→ Assignment:
Leaving out the images, please reproduce each line below exactly.

→ Data shown:
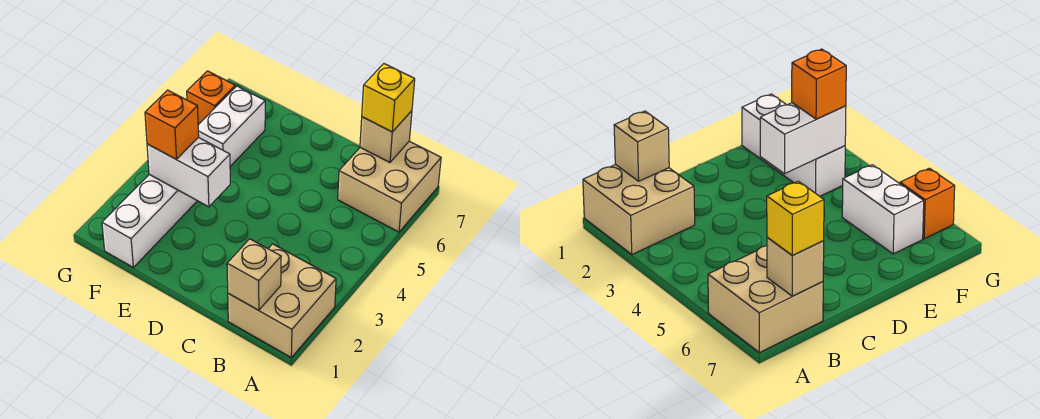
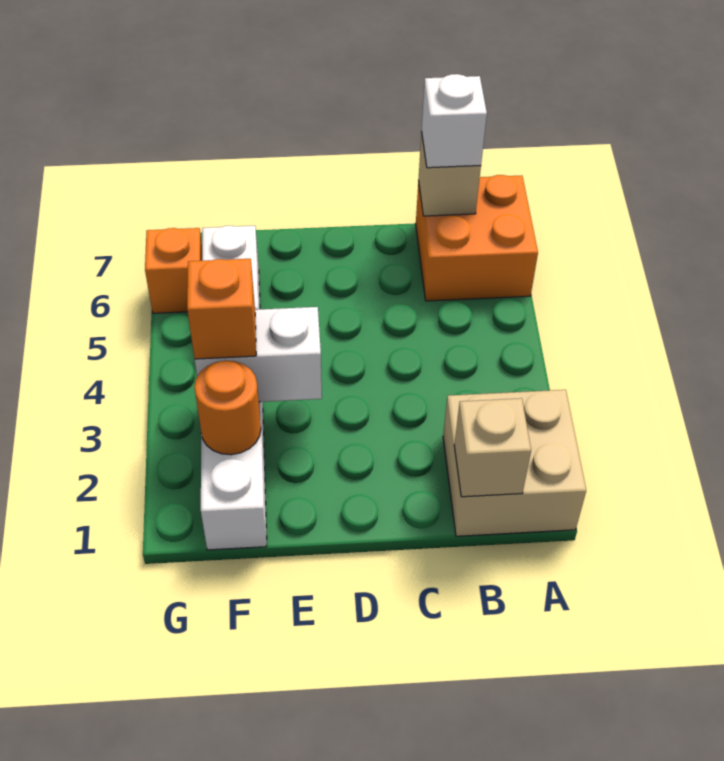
tan brick A6:B7 level 1 -> orange brick A6:B7 level 1
yellow brick B7 level 3 -> white brick B7 level 3
none -> orange round brick F2 level 2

→ Solution below:
tan brick A6:B7 level 1 -> orange brick A6:B7 level 1
yellow brick B7 level 3 -> white brick B7 level 3
none -> orange round brick F2 level 2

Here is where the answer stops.